### Assigned task
Word for word, please restate the line that contains "Someone took away" and all lines after it through the end of the material, minus the pictures.

### Supplied entries
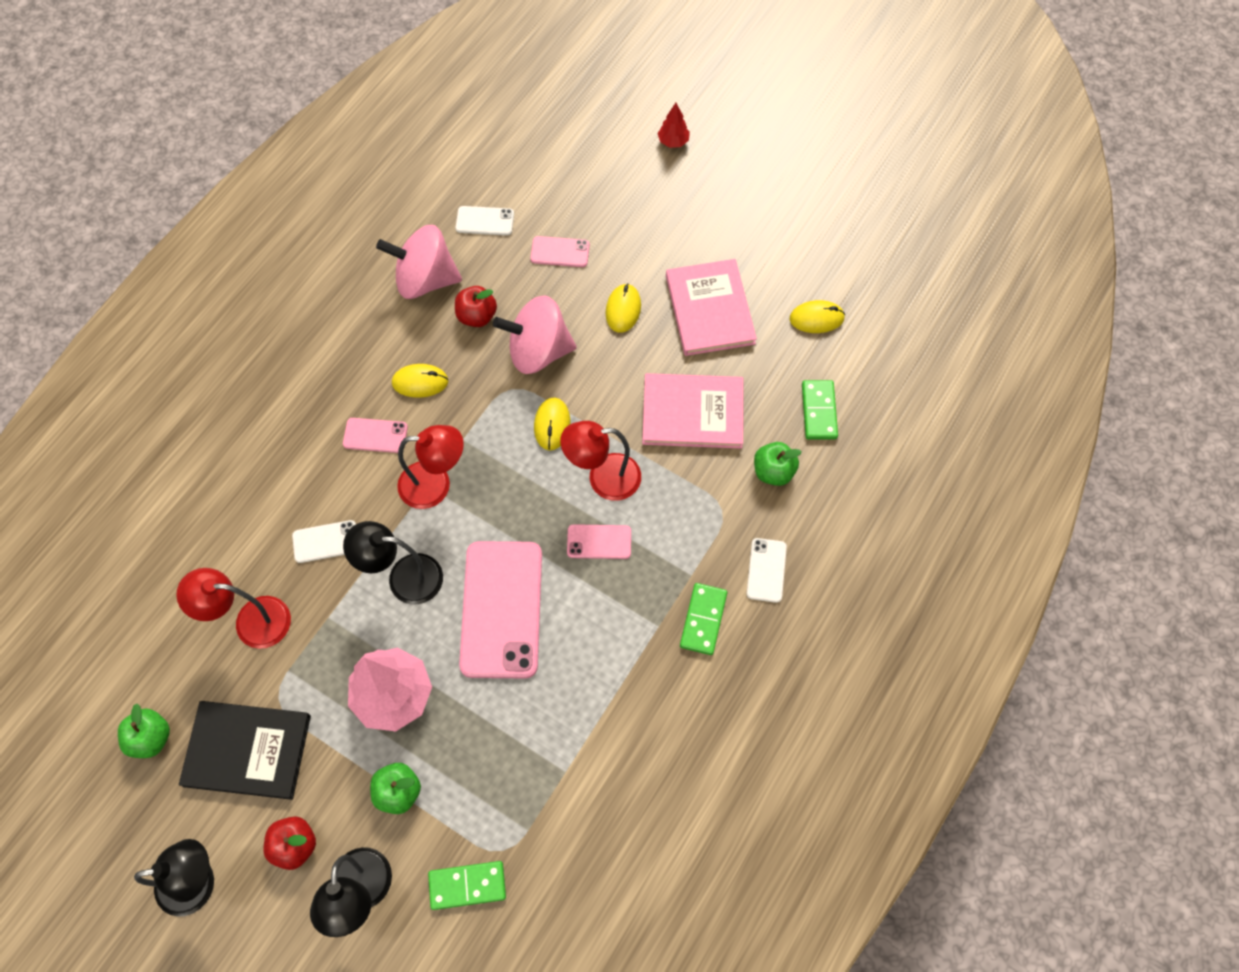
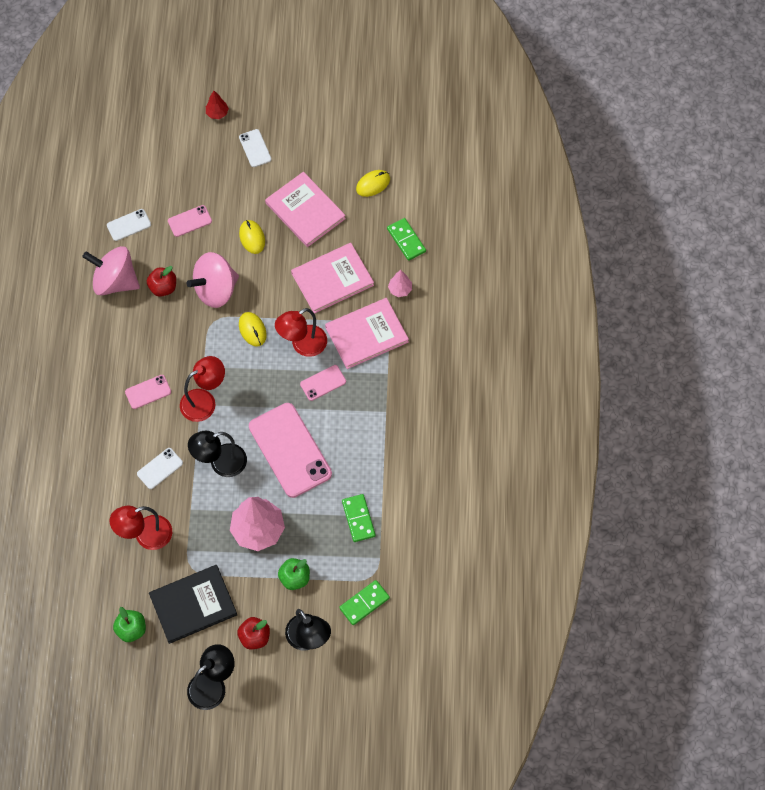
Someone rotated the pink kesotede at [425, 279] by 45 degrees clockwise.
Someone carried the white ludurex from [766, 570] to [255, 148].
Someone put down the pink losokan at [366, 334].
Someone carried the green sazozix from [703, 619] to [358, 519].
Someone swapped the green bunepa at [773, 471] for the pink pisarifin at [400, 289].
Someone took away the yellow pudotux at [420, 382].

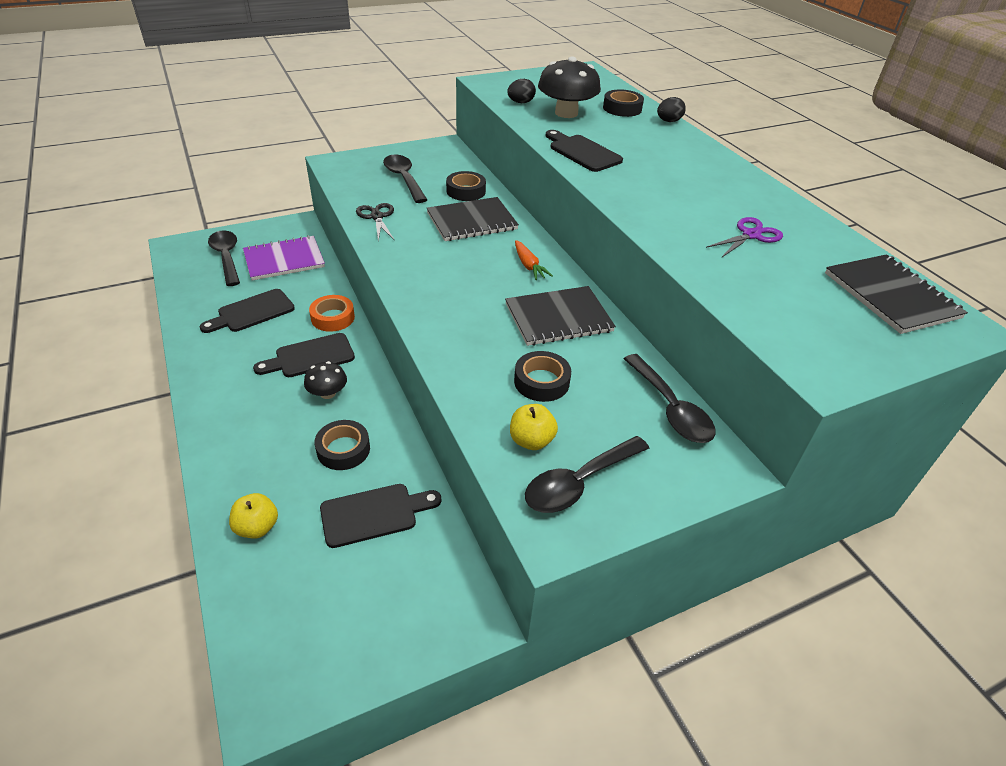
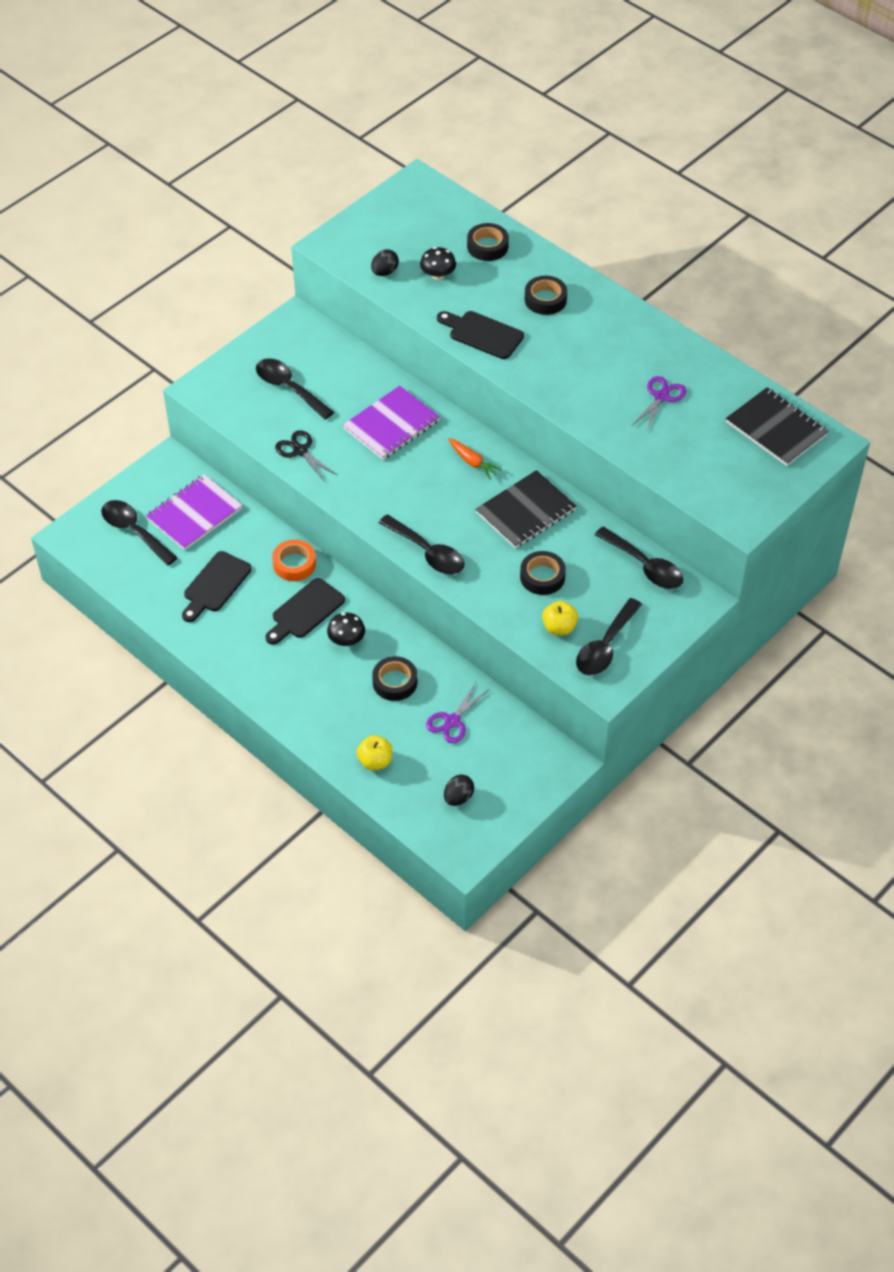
Someone repainted the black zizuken at [472, 221], which became the purple zizuken at [391, 424].
Someone put down the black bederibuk at [428, 552].
Someone scaled the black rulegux at [566, 113] by 0.56.
Someone swapped the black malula at [374, 514] for the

### Task response
Someone took away the yellow pudotux at [420, 382].

Someone repainted the black zizuken at [472, 221], which became the purple zizuken at [391, 424].
Someone put down the black bederibuk at [428, 552].
Someone scaled the black rulegux at [566, 113] by 0.56.
Someone swapped the black malula at [374, 514] for the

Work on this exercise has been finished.